### Work request
Reproduce the lines starting at the line containing "Answer: (B)" and ending at the line containing "Locate an element", both included, and nothing else.

### Material supplied
▶

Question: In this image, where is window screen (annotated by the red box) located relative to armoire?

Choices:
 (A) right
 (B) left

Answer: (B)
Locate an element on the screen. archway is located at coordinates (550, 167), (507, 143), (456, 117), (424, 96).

◀
▶

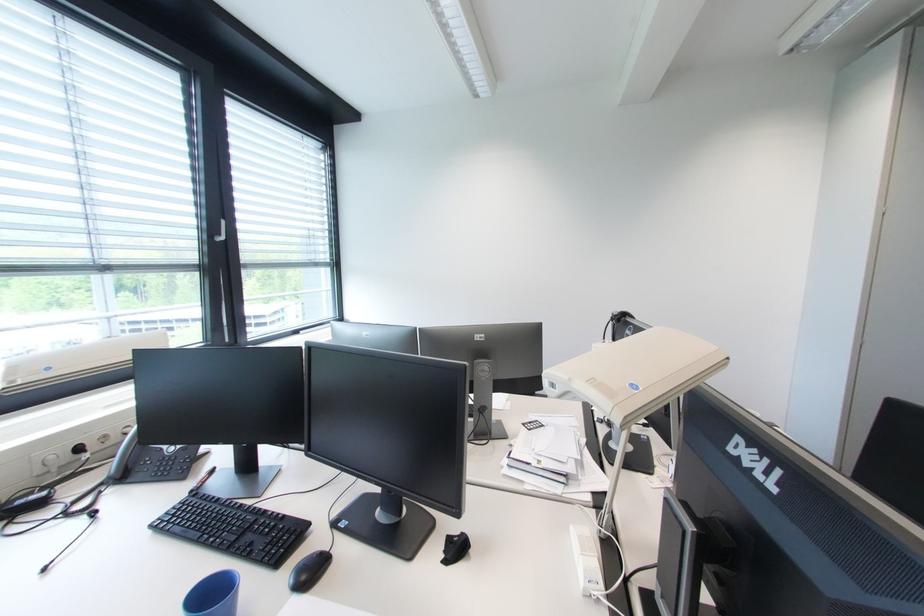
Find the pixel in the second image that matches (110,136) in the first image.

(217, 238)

◀

### Answer for this exercise
Answer: (B)
Locate an element on the screen. archway is located at coordinates (550, 167), (507, 143), (456, 117), (424, 96).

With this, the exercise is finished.